(Beginning of DATA TO USE)
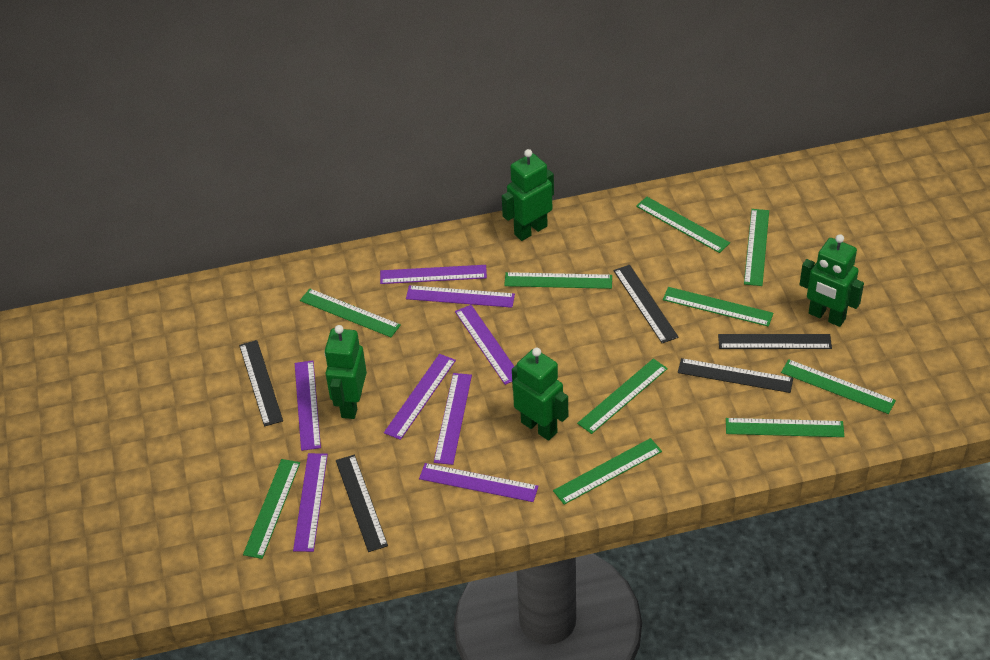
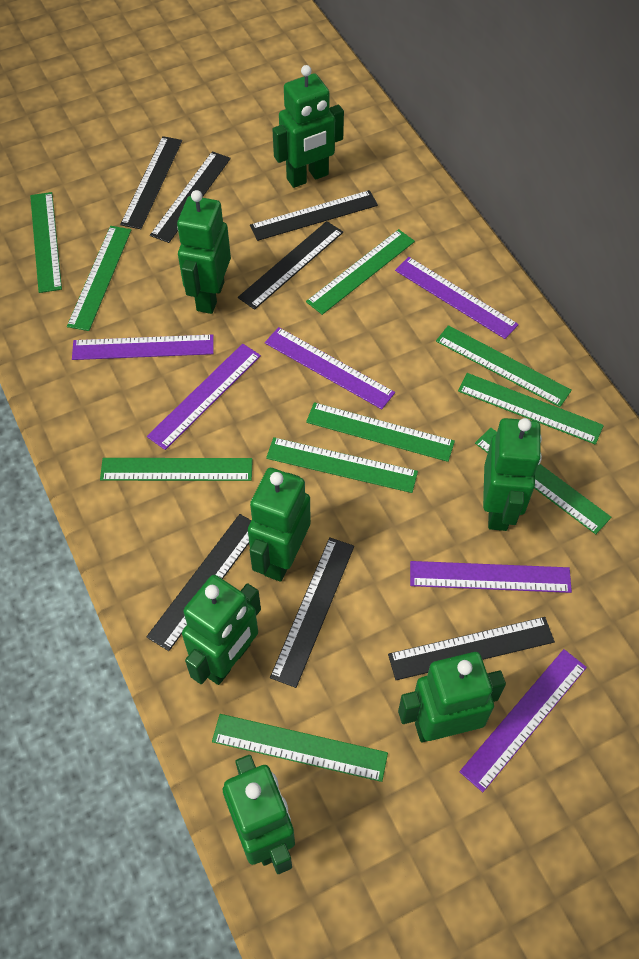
black ruler: 5 -> 7
green robot: 4 -> 7
purple ruler: 8 -> 6

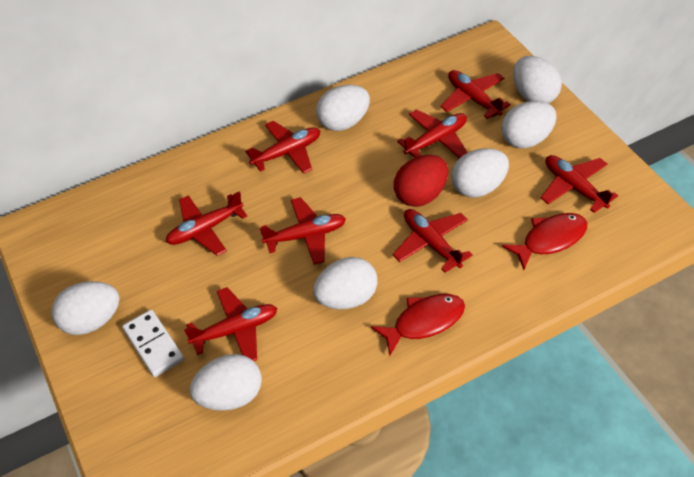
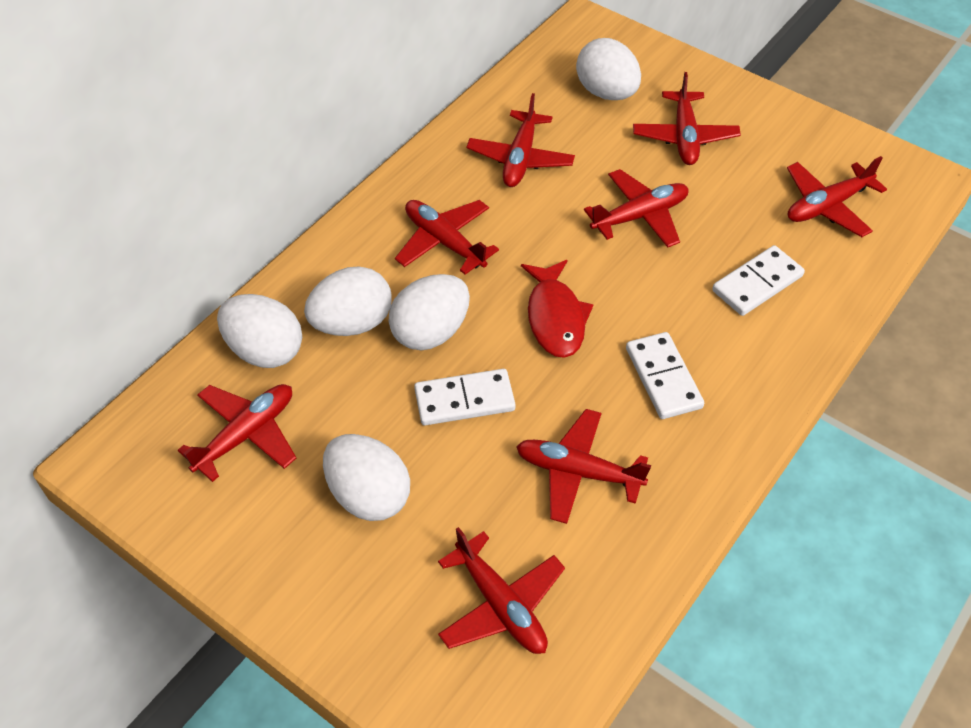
red egg: 1 -> 0
red fish: 2 -> 1
white domino: 1 -> 3
white egg: 7 -> 5

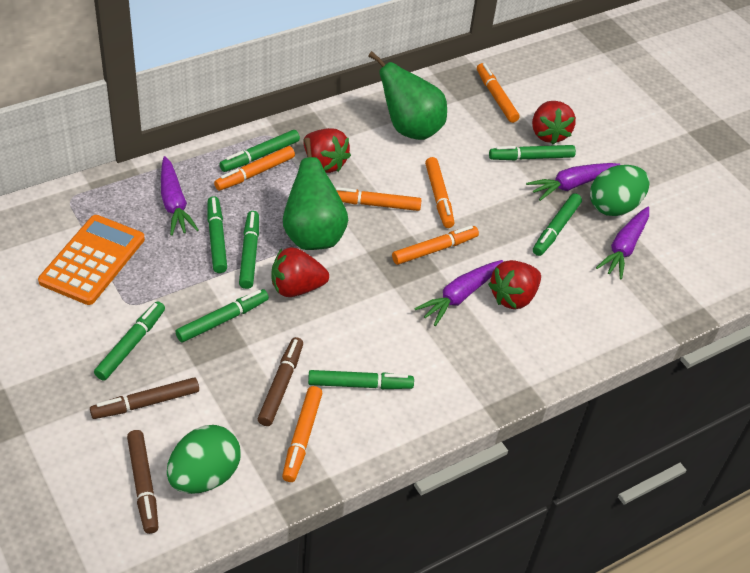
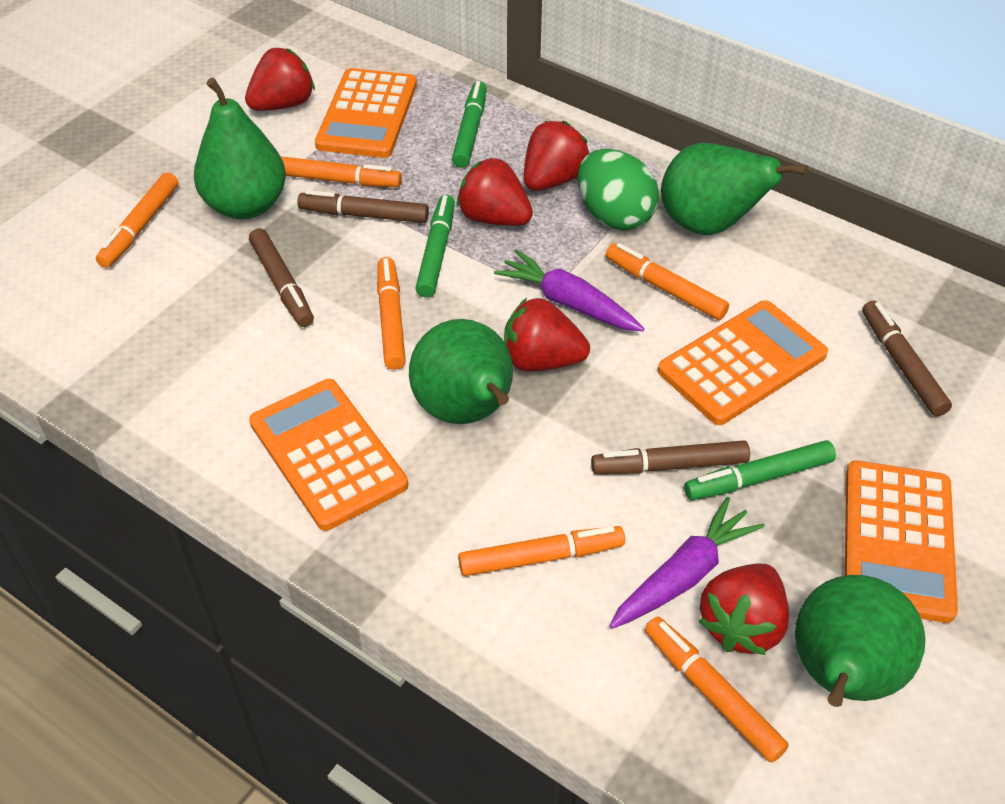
brown marker: 3 -> 4
green egg: 2 -> 1
green marker: 8 -> 3
green pear: 2 -> 4
orange calculator: 1 -> 4
purple carrot: 4 -> 2
red strawberry: 4 -> 5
(End of DATA TO USE)
▶ WHAT YOU NEED TO DO:
What is the number of lines in the entries above that contain the word "green"? Answer with that number only.

▶ SOLUTION:
4